→ **Action item**
Gather every line of the entries that includes the word "brick".
%%
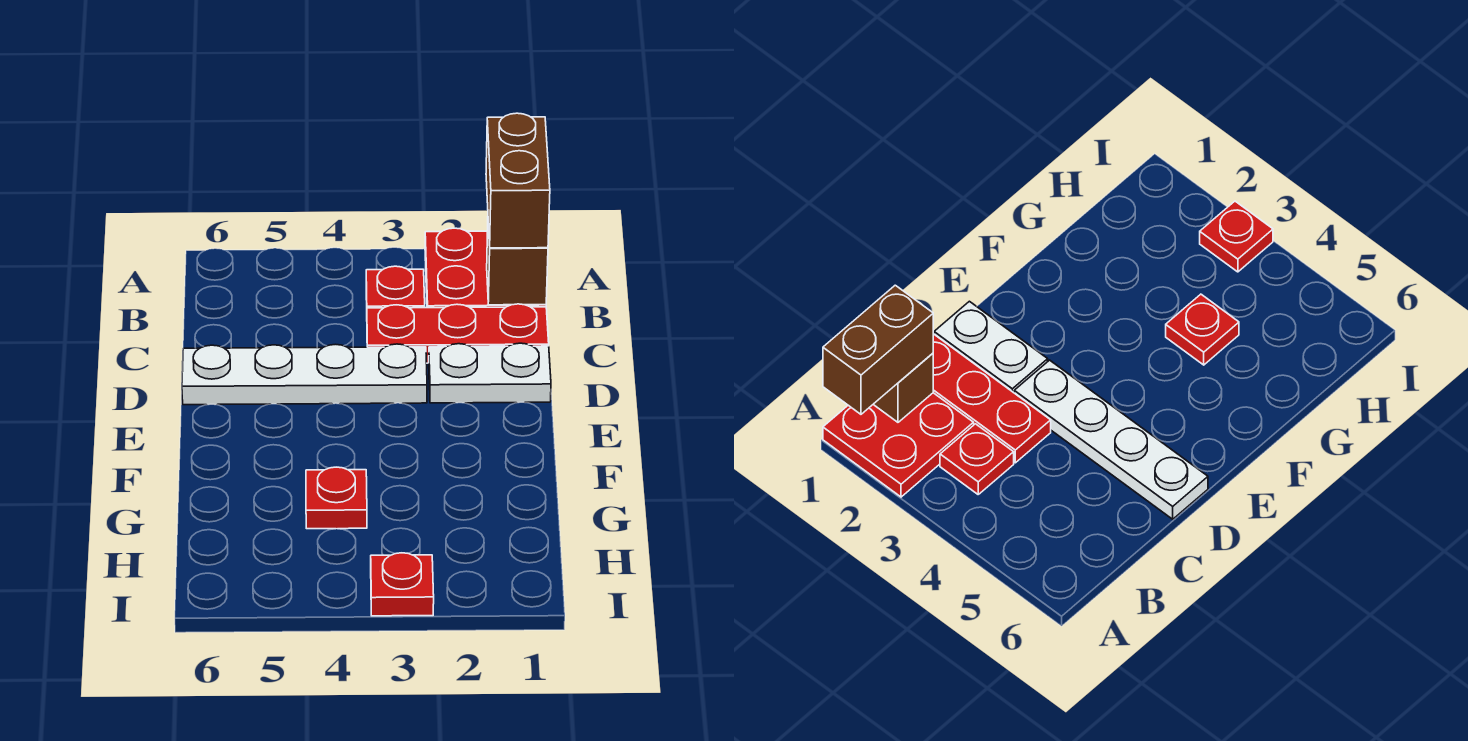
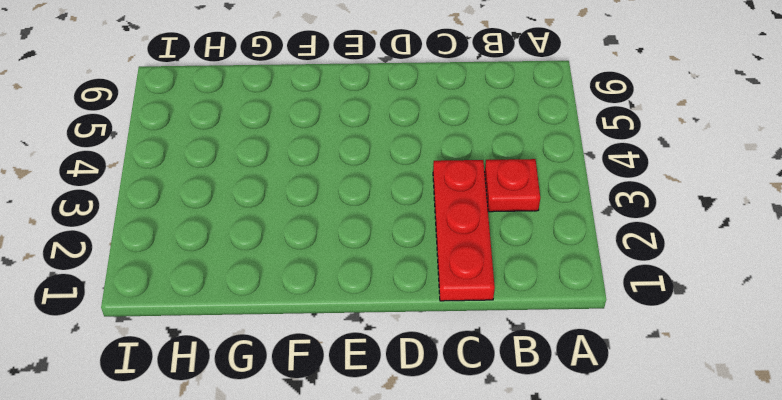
none -> red plate A1:B2 level 1
none -> white plate D1:D2 level 1

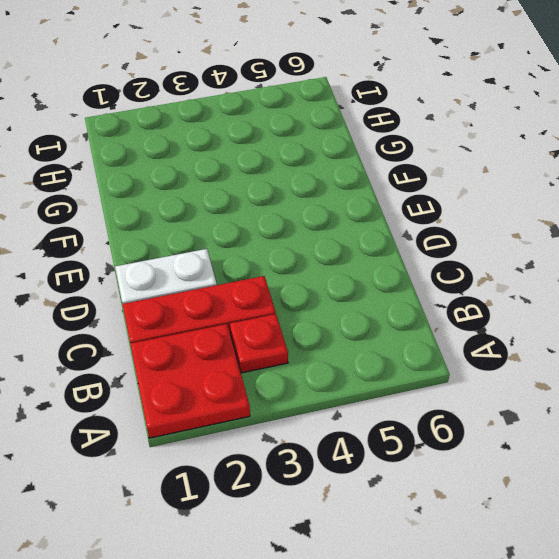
none -> white plate D3:D6 level 1
none -> red plate G4 level 1

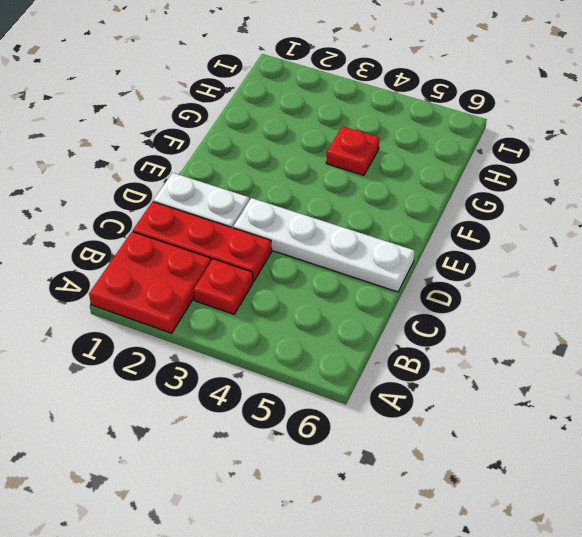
none -> red plate I3 level 1
none -> brown brick B1 level 2

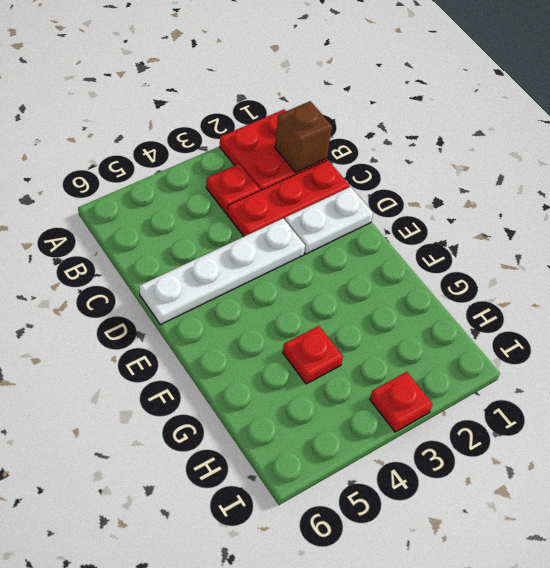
none -> brown brick A1:B1 level 3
%%
→ **Task result**
none -> brown brick B1 level 2
none -> brown brick A1:B1 level 3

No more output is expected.